◆ Task instructions ◆
Only the lines from the one containing "D7: schottky MBR340" through the last line of the data are to be written out, exactly and in full.

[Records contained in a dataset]
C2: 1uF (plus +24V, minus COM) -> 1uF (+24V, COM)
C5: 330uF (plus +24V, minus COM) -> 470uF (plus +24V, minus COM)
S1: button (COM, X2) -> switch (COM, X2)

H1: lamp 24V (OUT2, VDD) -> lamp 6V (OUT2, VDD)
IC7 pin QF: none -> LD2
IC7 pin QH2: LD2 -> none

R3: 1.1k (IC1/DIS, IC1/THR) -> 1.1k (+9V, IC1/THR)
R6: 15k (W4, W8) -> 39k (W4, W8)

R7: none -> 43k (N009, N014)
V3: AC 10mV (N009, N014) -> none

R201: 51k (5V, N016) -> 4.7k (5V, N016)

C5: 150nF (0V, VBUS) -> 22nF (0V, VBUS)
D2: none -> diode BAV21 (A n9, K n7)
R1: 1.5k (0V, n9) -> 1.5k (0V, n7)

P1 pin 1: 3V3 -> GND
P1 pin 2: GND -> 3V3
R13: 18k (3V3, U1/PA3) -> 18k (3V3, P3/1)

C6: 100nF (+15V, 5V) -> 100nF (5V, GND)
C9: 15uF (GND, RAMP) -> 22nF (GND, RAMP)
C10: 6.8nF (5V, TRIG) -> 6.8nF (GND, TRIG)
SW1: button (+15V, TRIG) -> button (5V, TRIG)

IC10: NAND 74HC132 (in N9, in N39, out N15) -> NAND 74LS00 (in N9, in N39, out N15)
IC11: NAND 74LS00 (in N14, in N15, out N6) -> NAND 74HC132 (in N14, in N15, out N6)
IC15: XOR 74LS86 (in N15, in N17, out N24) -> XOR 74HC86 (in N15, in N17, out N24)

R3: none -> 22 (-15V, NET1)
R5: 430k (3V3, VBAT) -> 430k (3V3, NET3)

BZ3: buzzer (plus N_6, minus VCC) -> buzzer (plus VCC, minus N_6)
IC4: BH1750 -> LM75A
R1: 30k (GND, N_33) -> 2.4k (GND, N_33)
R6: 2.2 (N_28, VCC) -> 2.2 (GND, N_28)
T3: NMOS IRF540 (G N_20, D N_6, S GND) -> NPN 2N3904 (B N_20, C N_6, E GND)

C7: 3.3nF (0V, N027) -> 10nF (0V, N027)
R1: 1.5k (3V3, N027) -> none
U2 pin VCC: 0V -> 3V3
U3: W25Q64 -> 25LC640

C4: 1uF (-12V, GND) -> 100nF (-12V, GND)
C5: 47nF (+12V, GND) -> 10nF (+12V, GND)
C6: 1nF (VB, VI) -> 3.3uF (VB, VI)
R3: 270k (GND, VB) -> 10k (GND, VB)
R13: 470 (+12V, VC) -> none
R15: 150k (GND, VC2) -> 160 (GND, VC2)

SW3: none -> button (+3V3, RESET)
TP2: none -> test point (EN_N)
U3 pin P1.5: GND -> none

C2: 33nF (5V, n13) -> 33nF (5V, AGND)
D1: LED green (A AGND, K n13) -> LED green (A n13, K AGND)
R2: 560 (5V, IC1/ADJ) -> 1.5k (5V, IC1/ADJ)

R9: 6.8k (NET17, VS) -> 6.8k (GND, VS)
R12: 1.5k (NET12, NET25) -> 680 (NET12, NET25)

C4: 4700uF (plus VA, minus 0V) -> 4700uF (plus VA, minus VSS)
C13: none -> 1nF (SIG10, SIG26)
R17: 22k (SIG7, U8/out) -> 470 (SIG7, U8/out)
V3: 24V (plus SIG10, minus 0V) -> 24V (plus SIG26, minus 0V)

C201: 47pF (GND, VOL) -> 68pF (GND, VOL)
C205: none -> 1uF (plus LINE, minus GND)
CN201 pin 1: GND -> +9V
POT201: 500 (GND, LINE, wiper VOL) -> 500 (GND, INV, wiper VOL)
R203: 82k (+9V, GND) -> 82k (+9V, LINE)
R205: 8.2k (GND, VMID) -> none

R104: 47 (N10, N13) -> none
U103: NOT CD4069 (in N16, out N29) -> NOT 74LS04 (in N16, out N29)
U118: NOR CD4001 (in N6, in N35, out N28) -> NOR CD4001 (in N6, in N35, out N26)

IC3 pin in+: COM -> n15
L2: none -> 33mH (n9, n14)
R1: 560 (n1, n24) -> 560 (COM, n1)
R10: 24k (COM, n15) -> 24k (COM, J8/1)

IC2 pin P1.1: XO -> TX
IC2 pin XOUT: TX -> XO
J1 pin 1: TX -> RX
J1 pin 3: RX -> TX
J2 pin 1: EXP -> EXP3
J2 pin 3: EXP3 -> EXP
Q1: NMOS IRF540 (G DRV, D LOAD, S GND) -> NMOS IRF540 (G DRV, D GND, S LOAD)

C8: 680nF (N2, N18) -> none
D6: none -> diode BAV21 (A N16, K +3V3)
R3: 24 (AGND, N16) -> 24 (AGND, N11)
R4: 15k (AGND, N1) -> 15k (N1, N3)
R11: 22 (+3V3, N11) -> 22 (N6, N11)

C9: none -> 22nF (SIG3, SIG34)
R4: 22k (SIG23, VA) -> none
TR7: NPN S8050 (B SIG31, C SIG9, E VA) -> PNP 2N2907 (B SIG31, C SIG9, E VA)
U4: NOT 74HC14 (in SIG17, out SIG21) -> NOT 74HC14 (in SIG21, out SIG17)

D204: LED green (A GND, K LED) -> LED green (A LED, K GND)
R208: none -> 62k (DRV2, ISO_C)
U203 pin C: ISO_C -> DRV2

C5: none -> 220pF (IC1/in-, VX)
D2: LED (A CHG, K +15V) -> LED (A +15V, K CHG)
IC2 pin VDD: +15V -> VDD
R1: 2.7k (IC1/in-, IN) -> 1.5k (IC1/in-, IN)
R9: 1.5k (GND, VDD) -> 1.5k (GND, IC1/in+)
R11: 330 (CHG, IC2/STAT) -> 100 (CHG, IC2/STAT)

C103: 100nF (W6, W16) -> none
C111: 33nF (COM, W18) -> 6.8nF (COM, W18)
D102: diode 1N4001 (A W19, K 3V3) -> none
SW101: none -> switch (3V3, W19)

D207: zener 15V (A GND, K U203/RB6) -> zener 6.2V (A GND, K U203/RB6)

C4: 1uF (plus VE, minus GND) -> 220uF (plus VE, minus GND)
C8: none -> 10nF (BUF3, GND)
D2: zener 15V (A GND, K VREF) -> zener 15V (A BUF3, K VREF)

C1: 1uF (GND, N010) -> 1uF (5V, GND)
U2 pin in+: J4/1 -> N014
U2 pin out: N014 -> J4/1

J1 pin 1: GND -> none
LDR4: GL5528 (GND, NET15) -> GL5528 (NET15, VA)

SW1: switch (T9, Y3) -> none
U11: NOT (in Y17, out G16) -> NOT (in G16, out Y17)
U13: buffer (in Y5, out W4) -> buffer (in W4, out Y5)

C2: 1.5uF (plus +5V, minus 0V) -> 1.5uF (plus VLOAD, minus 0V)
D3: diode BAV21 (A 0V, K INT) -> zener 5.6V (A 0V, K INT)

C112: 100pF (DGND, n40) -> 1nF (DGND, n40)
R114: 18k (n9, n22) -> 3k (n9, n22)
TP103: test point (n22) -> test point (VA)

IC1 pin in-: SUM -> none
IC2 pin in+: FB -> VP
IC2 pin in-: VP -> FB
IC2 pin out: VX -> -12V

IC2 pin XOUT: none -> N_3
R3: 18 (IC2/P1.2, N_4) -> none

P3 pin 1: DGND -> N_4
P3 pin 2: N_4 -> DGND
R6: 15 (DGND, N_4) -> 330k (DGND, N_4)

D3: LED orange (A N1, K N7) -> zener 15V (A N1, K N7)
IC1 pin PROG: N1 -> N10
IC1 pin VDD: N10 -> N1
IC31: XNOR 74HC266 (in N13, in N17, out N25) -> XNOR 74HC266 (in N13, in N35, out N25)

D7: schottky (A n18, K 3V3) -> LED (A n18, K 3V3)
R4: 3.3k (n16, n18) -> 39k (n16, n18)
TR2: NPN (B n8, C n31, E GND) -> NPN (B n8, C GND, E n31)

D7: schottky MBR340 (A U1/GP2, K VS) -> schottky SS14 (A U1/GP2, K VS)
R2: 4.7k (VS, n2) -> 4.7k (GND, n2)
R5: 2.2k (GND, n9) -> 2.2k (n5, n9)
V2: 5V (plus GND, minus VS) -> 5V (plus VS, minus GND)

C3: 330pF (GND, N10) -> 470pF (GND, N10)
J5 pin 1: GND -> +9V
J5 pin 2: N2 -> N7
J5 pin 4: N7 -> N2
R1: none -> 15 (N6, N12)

◆ Answer to this task ◆
D7: schottky MBR340 (A U1/GP2, K VS) -> schottky SS14 (A U1/GP2, K VS)
R2: 4.7k (VS, n2) -> 4.7k (GND, n2)
R5: 2.2k (GND, n9) -> 2.2k (n5, n9)
V2: 5V (plus GND, minus VS) -> 5V (plus VS, minus GND)

C3: 330pF (GND, N10) -> 470pF (GND, N10)
J5 pin 1: GND -> +9V
J5 pin 2: N2 -> N7
J5 pin 4: N7 -> N2
R1: none -> 15 (N6, N12)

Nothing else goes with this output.